MATERIAL PROVIDED
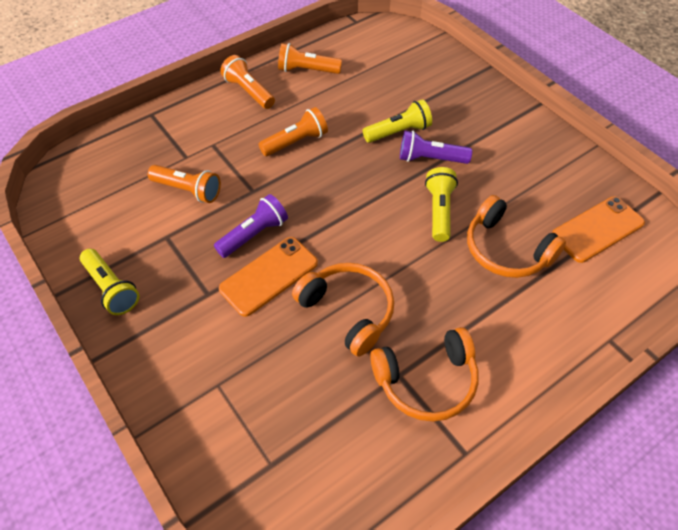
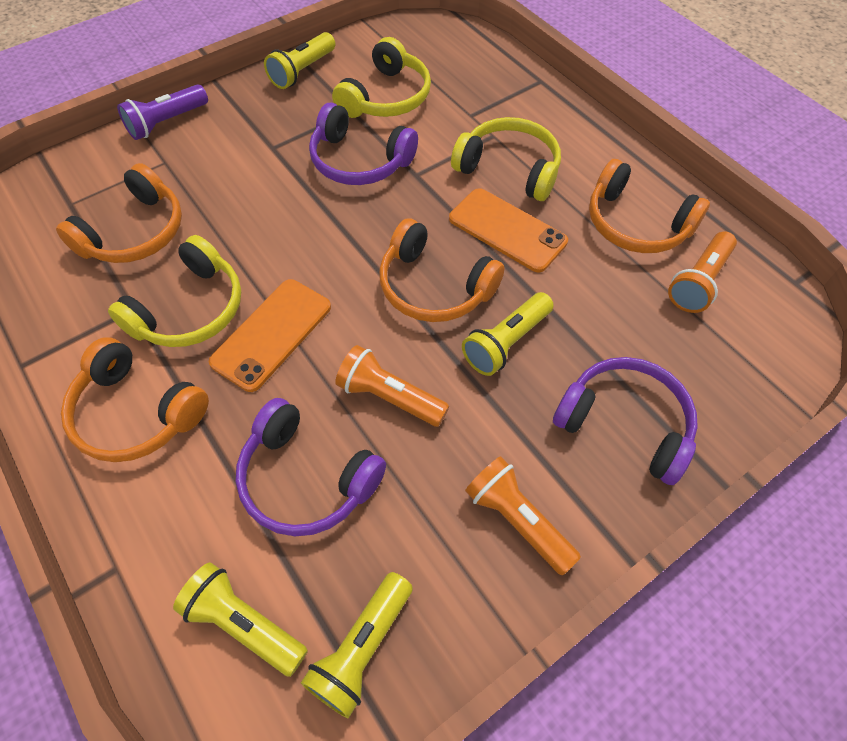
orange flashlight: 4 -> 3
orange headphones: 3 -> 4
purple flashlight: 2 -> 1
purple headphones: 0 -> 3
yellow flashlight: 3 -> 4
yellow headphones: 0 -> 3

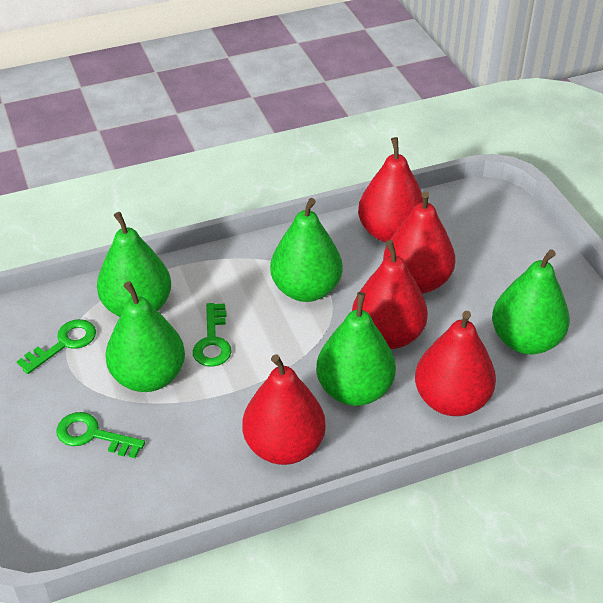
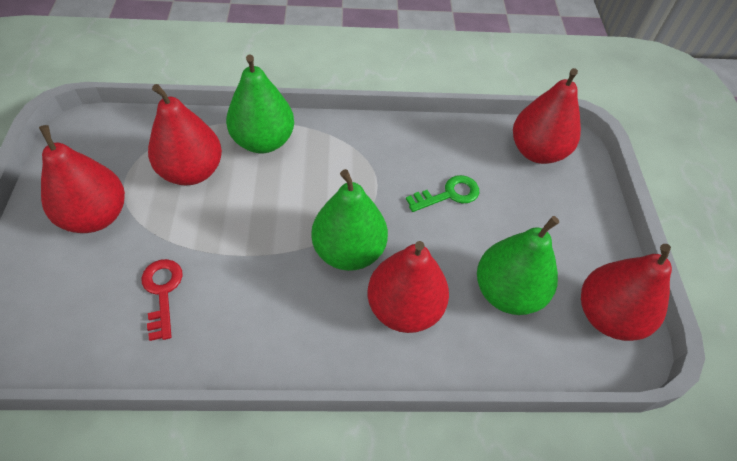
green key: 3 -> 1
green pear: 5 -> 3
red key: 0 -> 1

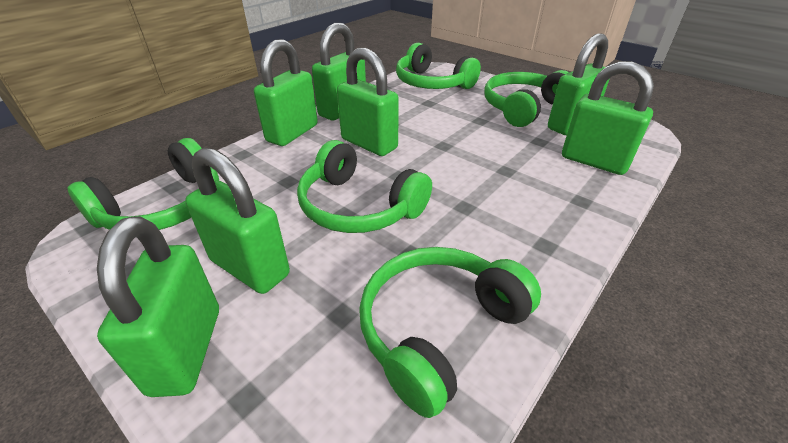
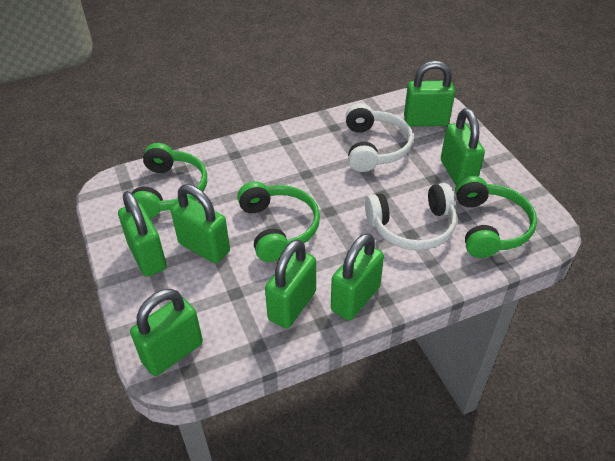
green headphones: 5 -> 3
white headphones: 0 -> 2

DIRECTIVE
When a line among the entries contains "headphones", pull that line out.

WRITTEN SOLUTION
orange headphones: 3 -> 4
purple headphones: 0 -> 3
yellow headphones: 0 -> 3
green headphones: 5 -> 3
white headphones: 0 -> 2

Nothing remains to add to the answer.